#### [DATASET]
Start of Block

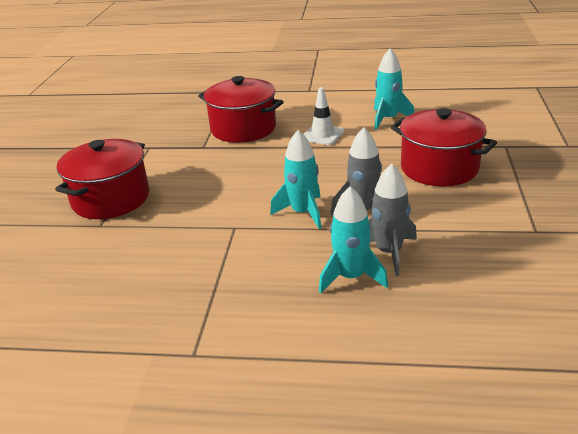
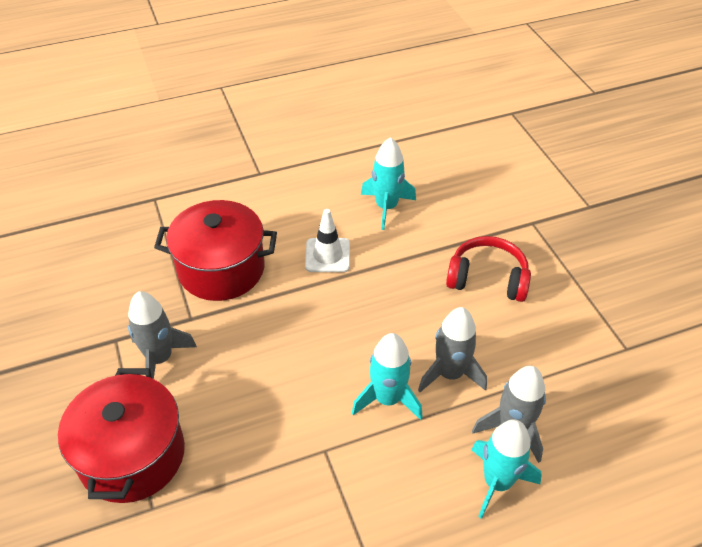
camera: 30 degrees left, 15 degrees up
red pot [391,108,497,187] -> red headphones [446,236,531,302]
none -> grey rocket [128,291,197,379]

End of Block
Start of Block

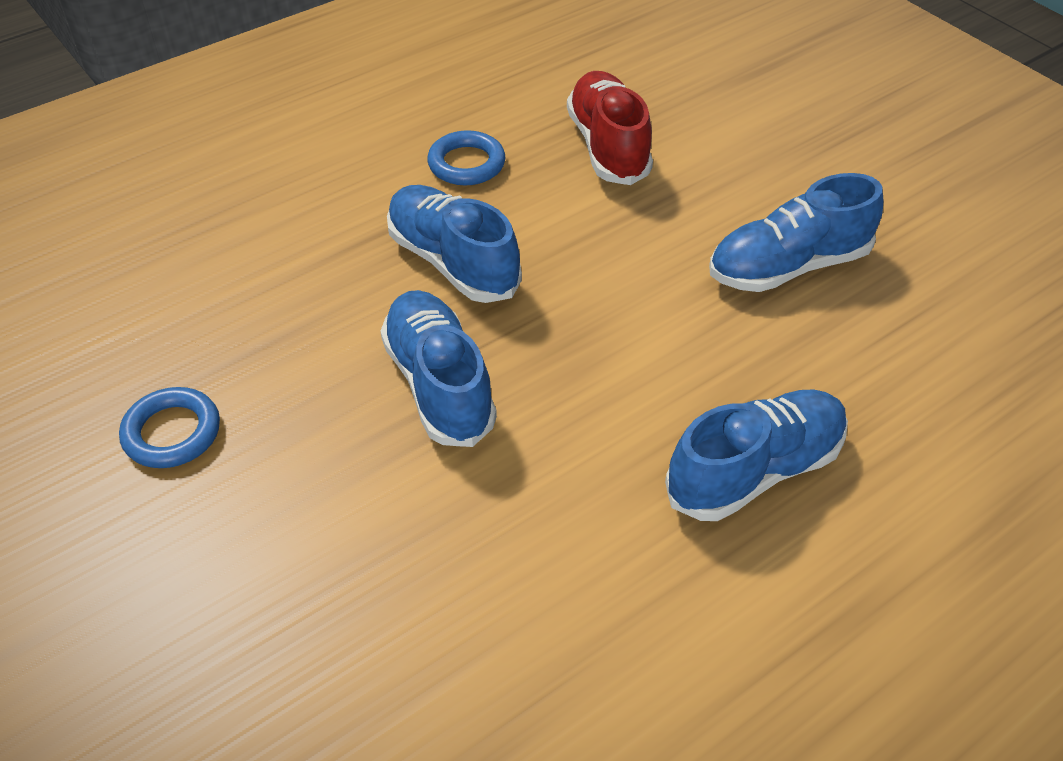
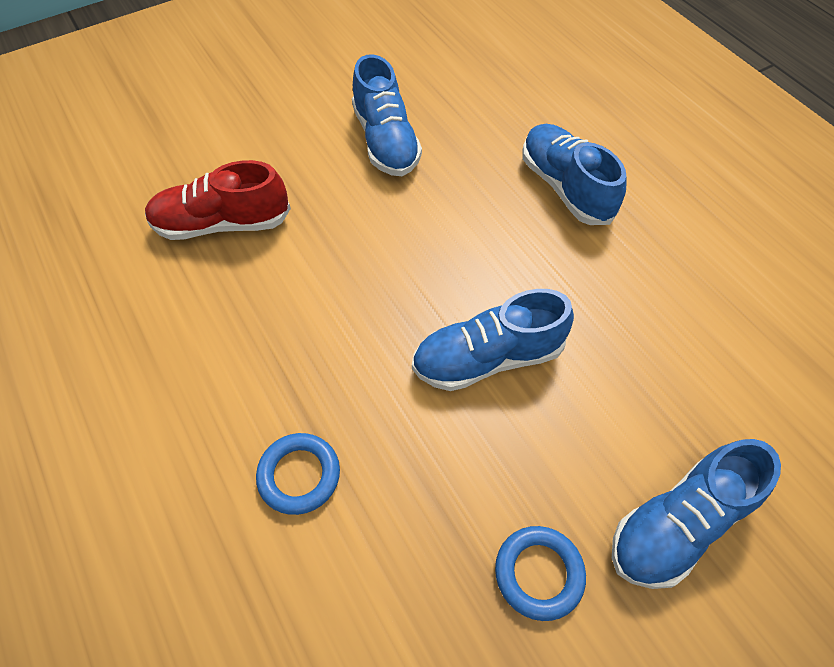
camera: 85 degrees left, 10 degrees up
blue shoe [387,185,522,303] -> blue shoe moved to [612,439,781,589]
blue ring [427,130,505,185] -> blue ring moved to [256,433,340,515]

End of Block

#### [EXERCISE AIM]
Look above for the line with "camera: 30 degrees left, 15 degrees up" and the line with "none -> grey rocket [128,291,197,379]". Write out those two lines and all the lines between them, exactly, and no others.

#### [REPLY]
camera: 30 degrees left, 15 degrees up
red pot [391,108,497,187] -> red headphones [446,236,531,302]
none -> grey rocket [128,291,197,379]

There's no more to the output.